Source data:
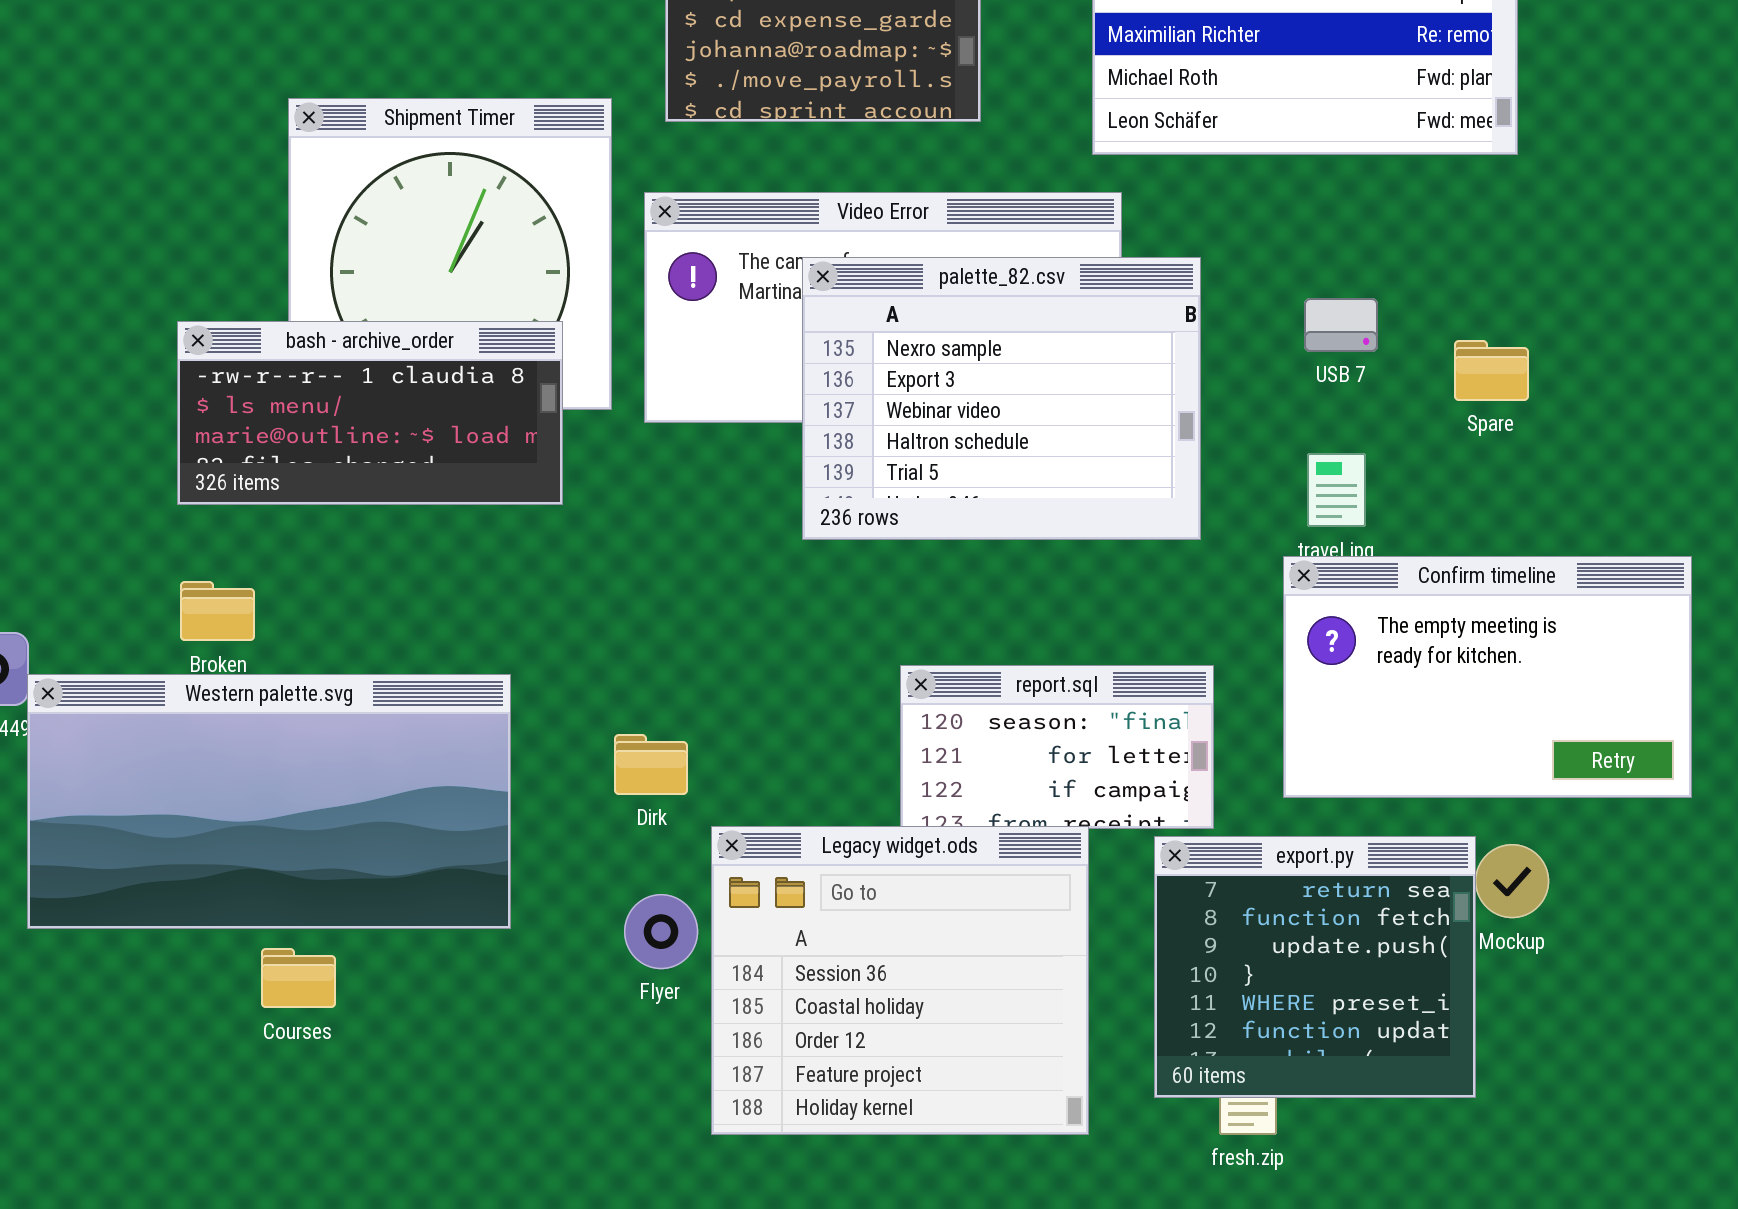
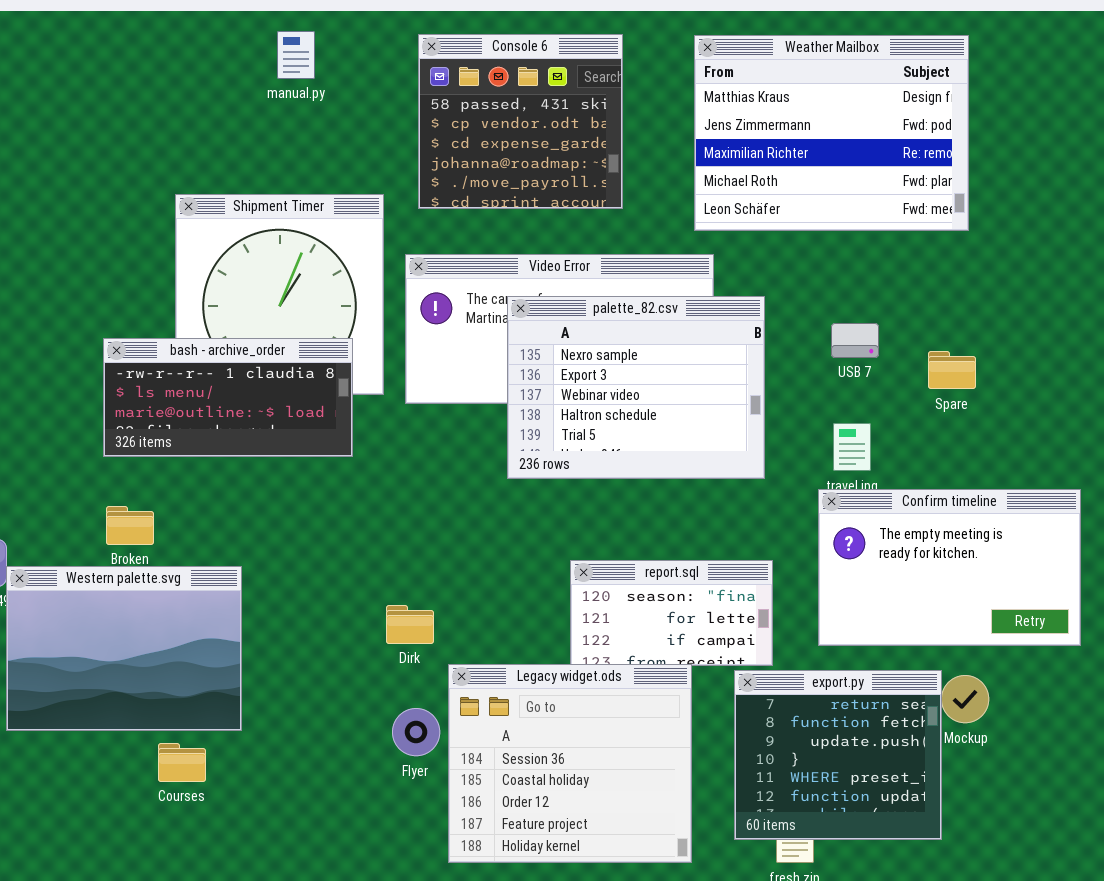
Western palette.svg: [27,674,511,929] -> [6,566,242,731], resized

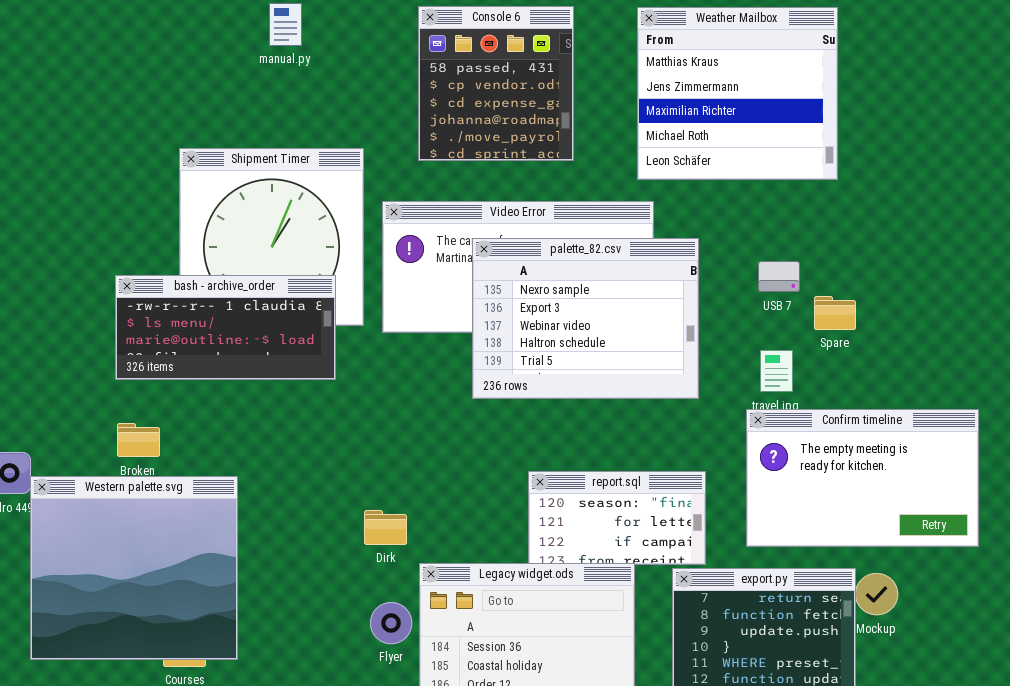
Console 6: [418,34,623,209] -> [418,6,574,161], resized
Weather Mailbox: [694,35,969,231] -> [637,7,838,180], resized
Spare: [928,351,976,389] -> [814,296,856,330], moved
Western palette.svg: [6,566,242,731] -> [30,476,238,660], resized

Directions: Your copy of the records above should be exact and contain no pictures.

Response to the exercise:
Western palette.svg: [27,674,511,929] -> [6,566,242,731], resized

Console 6: [418,34,623,209] -> [418,6,574,161], resized
Weather Mailbox: [694,35,969,231] -> [637,7,838,180], resized
Spare: [928,351,976,389] -> [814,296,856,330], moved
Western palette.svg: [6,566,242,731] -> [30,476,238,660], resized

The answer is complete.